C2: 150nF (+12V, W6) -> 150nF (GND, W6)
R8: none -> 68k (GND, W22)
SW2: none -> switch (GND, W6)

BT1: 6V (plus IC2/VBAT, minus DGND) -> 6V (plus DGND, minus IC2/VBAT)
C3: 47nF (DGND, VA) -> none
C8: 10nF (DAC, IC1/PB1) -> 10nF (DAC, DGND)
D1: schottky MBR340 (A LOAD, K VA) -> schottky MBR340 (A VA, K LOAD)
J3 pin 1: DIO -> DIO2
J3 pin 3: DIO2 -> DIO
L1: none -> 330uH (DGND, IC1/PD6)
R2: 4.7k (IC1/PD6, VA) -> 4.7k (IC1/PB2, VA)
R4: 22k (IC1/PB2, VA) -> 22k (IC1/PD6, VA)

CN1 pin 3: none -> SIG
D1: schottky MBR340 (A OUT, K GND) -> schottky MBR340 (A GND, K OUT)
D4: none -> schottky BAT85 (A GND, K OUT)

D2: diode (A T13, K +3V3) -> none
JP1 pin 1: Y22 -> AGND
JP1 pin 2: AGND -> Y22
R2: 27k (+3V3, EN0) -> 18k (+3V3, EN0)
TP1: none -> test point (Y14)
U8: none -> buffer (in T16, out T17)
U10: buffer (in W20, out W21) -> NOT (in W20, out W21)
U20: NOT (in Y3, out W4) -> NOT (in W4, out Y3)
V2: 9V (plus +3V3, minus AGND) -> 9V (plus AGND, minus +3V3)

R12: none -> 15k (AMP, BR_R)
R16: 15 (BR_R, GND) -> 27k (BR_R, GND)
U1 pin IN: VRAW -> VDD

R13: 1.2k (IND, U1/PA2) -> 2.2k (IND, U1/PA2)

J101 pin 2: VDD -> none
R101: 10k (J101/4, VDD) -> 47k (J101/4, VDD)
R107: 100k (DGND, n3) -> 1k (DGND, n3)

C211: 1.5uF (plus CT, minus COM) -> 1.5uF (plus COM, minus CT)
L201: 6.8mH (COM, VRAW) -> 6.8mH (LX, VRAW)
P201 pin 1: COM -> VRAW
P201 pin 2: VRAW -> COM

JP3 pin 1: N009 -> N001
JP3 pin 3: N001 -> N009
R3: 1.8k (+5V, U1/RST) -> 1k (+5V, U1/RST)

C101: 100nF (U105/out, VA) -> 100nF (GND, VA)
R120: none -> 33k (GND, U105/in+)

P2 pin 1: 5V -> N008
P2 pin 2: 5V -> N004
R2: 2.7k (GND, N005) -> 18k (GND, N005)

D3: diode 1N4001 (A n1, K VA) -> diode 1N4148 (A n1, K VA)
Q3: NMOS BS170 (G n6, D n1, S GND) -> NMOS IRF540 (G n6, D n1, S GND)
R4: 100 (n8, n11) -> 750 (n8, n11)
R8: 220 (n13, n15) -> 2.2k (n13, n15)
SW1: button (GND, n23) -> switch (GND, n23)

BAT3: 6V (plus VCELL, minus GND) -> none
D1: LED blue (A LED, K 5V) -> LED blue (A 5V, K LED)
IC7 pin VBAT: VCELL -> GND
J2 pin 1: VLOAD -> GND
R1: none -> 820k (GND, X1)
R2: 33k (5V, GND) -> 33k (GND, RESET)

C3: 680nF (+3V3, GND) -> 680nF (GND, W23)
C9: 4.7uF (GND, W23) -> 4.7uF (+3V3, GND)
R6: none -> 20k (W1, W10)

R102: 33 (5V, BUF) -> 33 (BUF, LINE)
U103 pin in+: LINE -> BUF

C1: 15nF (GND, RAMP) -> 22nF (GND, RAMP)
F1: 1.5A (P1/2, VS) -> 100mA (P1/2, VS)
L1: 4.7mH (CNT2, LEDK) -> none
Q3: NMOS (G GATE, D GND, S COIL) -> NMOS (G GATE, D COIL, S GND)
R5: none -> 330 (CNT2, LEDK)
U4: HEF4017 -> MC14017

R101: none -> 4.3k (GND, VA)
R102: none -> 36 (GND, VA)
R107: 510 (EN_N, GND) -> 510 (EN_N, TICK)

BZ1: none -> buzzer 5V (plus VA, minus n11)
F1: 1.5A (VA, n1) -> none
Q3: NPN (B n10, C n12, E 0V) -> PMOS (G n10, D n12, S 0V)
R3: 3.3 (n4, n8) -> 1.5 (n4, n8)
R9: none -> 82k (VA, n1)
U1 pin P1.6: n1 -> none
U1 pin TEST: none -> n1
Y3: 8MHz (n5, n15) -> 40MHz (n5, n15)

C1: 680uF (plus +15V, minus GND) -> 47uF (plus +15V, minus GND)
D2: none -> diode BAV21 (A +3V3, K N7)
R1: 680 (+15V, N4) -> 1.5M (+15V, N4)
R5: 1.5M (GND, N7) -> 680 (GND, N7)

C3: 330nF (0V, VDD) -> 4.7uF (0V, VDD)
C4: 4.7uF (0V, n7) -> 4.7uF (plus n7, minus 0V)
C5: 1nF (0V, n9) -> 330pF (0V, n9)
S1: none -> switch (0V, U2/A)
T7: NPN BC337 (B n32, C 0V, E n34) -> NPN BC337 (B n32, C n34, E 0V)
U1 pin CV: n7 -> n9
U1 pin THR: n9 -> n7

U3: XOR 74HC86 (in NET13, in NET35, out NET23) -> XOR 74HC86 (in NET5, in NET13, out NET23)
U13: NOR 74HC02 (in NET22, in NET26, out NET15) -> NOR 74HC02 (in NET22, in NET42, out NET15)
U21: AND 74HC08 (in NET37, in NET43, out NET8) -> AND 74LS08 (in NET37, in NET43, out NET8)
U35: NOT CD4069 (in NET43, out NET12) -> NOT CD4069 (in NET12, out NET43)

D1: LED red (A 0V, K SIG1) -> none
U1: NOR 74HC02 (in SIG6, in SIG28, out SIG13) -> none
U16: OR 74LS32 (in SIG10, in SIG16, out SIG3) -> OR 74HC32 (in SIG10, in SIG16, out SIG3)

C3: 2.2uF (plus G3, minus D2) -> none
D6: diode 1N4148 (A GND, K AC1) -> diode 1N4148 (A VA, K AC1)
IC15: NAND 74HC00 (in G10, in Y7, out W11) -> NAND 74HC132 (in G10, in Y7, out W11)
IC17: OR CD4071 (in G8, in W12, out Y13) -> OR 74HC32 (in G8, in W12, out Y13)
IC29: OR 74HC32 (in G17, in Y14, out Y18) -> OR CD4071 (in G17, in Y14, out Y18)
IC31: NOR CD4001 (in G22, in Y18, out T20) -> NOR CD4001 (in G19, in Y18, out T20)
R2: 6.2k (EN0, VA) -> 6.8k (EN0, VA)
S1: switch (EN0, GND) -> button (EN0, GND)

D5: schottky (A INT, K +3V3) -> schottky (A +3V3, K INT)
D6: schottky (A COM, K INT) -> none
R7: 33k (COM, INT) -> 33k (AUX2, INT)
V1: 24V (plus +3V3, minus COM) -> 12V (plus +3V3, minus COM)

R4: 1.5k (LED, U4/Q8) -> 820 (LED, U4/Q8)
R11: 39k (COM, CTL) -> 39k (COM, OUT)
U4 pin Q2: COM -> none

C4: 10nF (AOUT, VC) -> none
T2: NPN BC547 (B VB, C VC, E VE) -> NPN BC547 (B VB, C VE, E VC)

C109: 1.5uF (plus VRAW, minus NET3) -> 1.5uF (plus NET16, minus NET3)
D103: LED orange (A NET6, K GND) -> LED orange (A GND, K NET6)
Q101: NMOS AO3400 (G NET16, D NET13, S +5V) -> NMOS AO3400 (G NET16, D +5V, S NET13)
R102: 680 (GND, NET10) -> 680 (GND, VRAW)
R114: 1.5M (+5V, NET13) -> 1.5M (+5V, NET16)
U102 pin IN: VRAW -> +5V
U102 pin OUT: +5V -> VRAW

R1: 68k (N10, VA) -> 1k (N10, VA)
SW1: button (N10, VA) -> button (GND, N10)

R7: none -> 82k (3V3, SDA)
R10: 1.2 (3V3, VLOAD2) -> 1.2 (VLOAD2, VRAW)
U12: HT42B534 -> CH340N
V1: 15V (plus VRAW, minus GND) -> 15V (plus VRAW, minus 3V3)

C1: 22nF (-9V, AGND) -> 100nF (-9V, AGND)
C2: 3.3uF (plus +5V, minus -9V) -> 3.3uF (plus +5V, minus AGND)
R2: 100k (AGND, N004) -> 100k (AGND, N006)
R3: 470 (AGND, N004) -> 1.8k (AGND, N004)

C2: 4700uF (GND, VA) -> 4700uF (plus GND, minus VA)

================================

* **WORK REQUIRED**
Would you retype the lines above from the one with "Q3: NMOS (G" down to the one with "R5: 1.5M (GND, N7) -> 680 (GND, N7)", word for word, both ends included and no other lines?

* **EXERCISE RESULT**
Q3: NMOS (G GATE, D GND, S COIL) -> NMOS (G GATE, D COIL, S GND)
R5: none -> 330 (CNT2, LEDK)
U4: HEF4017 -> MC14017

R101: none -> 4.3k (GND, VA)
R102: none -> 36 (GND, VA)
R107: 510 (EN_N, GND) -> 510 (EN_N, TICK)

BZ1: none -> buzzer 5V (plus VA, minus n11)
F1: 1.5A (VA, n1) -> none
Q3: NPN (B n10, C n12, E 0V) -> PMOS (G n10, D n12, S 0V)
R3: 3.3 (n4, n8) -> 1.5 (n4, n8)
R9: none -> 82k (VA, n1)
U1 pin P1.6: n1 -> none
U1 pin TEST: none -> n1
Y3: 8MHz (n5, n15) -> 40MHz (n5, n15)

C1: 680uF (plus +15V, minus GND) -> 47uF (plus +15V, minus GND)
D2: none -> diode BAV21 (A +3V3, K N7)
R1: 680 (+15V, N4) -> 1.5M (+15V, N4)
R5: 1.5M (GND, N7) -> 680 (GND, N7)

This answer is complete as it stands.